*Exercise brief*
Transcribe the data verbatim and drop its images.

*Supplied material*
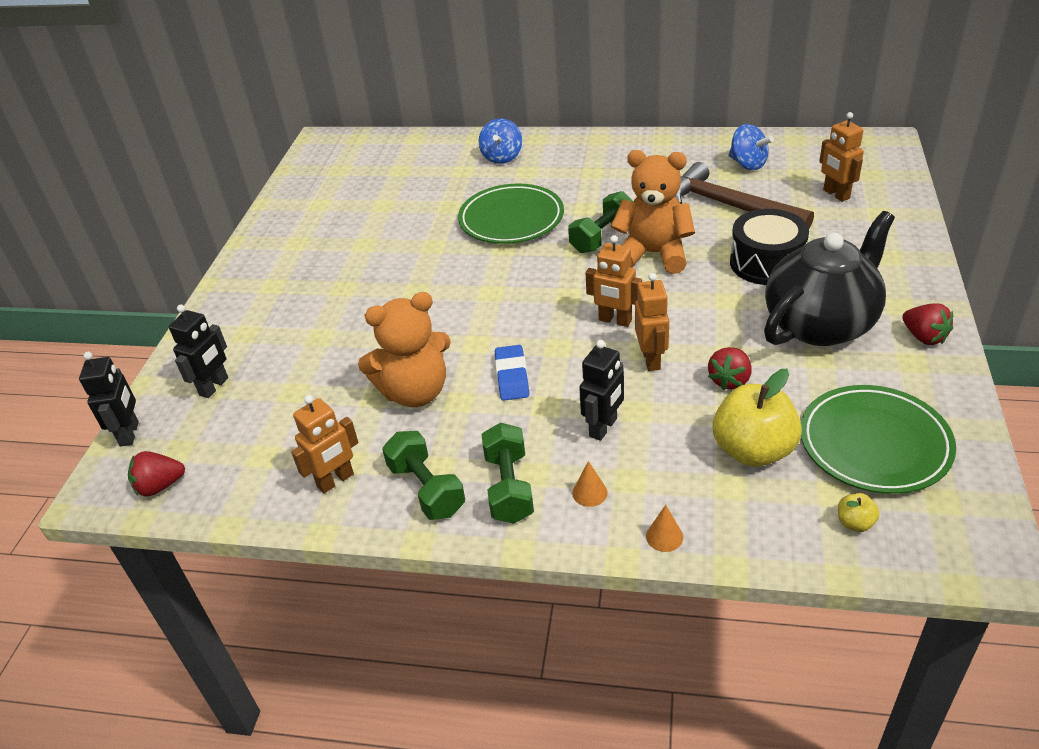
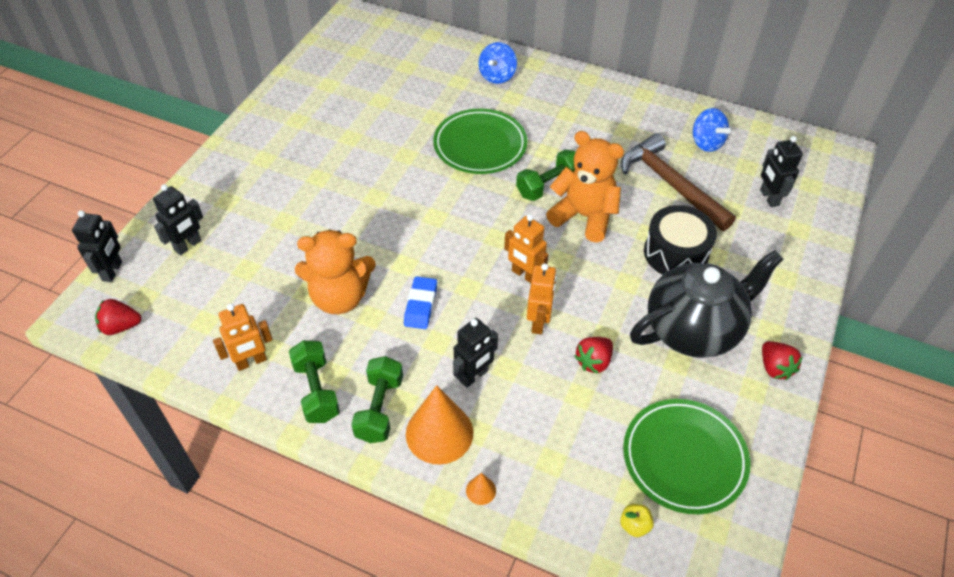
camera: 10 degrees right, 10 degrees up
(589, 493) = (439, 433): orange cone -> orange cone, size x2.35
(753, 450) = (583, 434): yellow apple -> none
(836, 194) = (769, 198): orange robot -> black robot

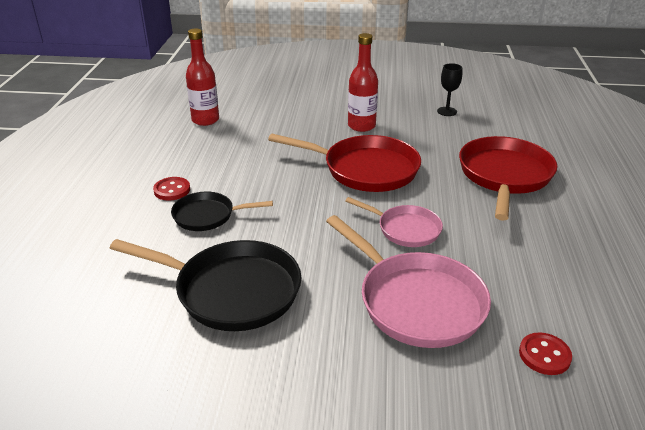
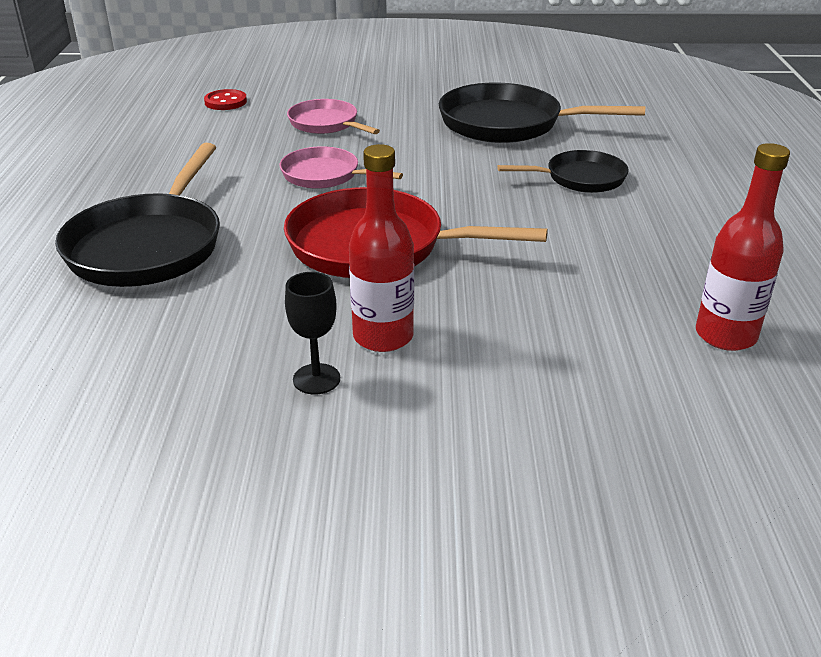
camera: 175 degrees right, 0 degrees up
(172, 190) = (656, 204): red button -> none
(416, 301) = (326, 124): pink pan -> pink pan, size x0.58
(447, 111) = (175, 392): black goblet -> black goblet (316, 379)
(504, 176) = (149, 245): red pan -> black pan

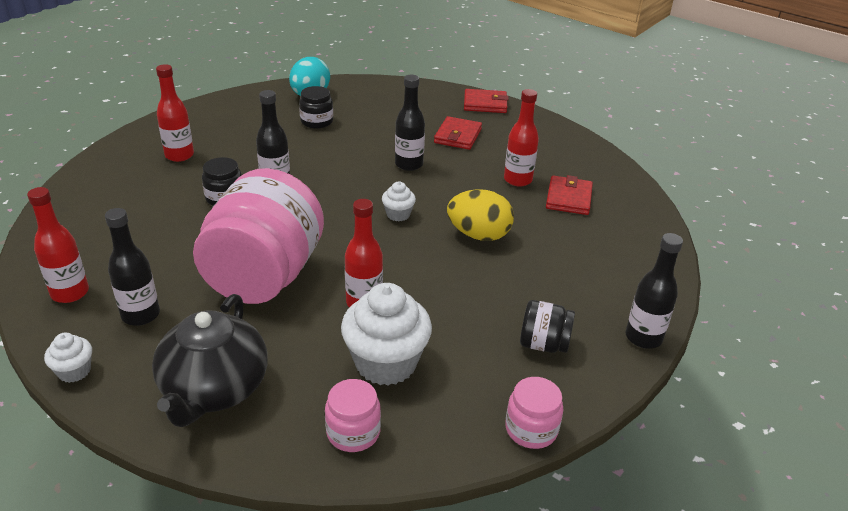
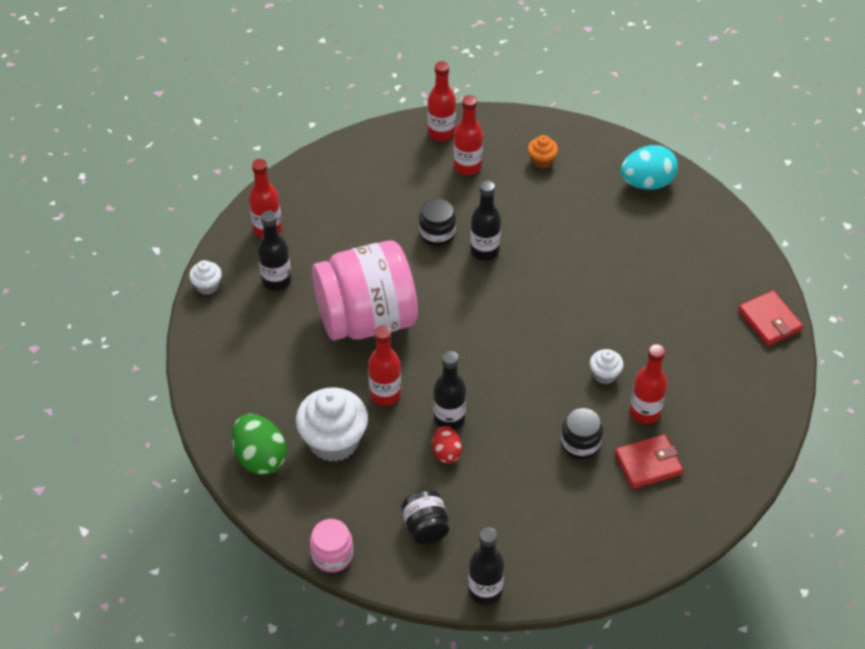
camera: 60 degrees right, 15 degrees up
(125, 152) = (441, 133): none -> red bottle
(214, 389) = (243, 364): black teapot -> none
(226, 124) = (541, 161): none -> orange cupcake
(317, 121) = (605, 216): black jar -> black jar (580, 444)
(353, 432) = (260, 457): pink jar -> green egg
(398, 214) = (512, 354): white cupcake -> white cupcake (604, 374)
(409, 164) = (596, 321): black bottle -> black bottle (449, 418)
(458, 136) = (681, 330): red wallet -> none
(468, 294) = (446, 452): none -> red egg
(478, 235) = (531, 423): yellow egg -> none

*Final answer*
camera: 10 degrees right, 10 degrees up
(589, 493) = (439, 433): orange cone -> orange cone, size x2.35
(753, 450) = (583, 434): yellow apple -> none
(836, 194) = (769, 198): orange robot -> black robot

camera: 175 degrees right, 0 degrees up
(172, 190) = (656, 204): red button -> none
(416, 301) = (326, 124): pink pan -> pink pan, size x0.58
(447, 111) = (175, 392): black goblet -> black goblet (316, 379)
(504, 176) = (149, 245): red pan -> black pan

camera: 60 degrees right, 15 degrees up
(125, 152) = (441, 133): none -> red bottle
(214, 389) = (243, 364): black teapot -> none
(226, 124) = (541, 161): none -> orange cupcake
(317, 121) = (605, 216): black jar -> black jar (580, 444)
(353, 432) = (260, 457): pink jar -> green egg
(398, 214) = (512, 354): white cupcake -> white cupcake (604, 374)
(409, 164) = (596, 321): black bottle -> black bottle (449, 418)
(458, 136) = (681, 330): red wallet -> none
(468, 294) = (446, 452): none -> red egg
(478, 235) = (531, 423): yellow egg -> none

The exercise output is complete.